**WHAT TO WORK ON**: Set down the data below in full, exactly as it reads, but without the pictures.
/---
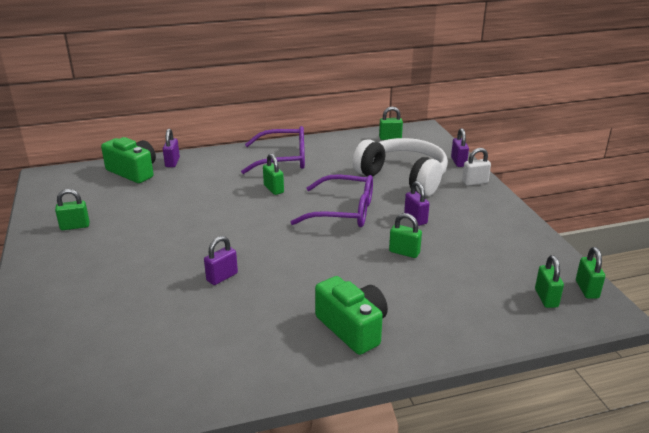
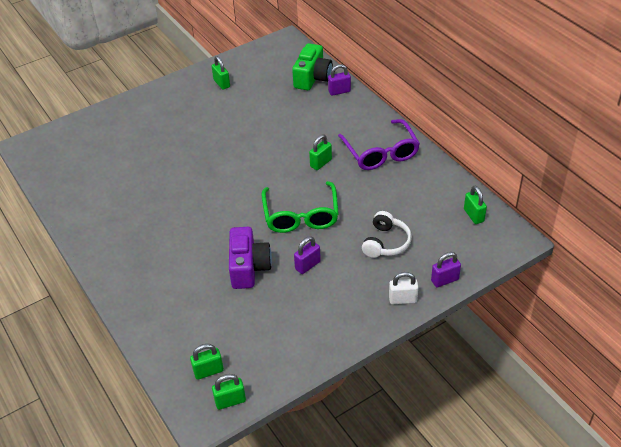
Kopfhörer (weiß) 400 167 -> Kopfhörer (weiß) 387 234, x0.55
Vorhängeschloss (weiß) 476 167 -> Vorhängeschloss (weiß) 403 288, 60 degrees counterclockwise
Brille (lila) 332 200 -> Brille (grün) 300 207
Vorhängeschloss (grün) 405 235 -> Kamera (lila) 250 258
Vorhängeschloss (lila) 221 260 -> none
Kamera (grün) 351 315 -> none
\---
**FINAL ANSWER**:
Kopfhörer (weiß) 400 167 -> Kopfhörer (weiß) 387 234, x0.55
Vorhängeschloss (weiß) 476 167 -> Vorhängeschloss (weiß) 403 288, 60 degrees counterclockwise
Brille (lila) 332 200 -> Brille (grün) 300 207
Vorhängeschloss (grün) 405 235 -> Kamera (lila) 250 258
Vorhängeschloss (lila) 221 260 -> none
Kamera (grün) 351 315 -> none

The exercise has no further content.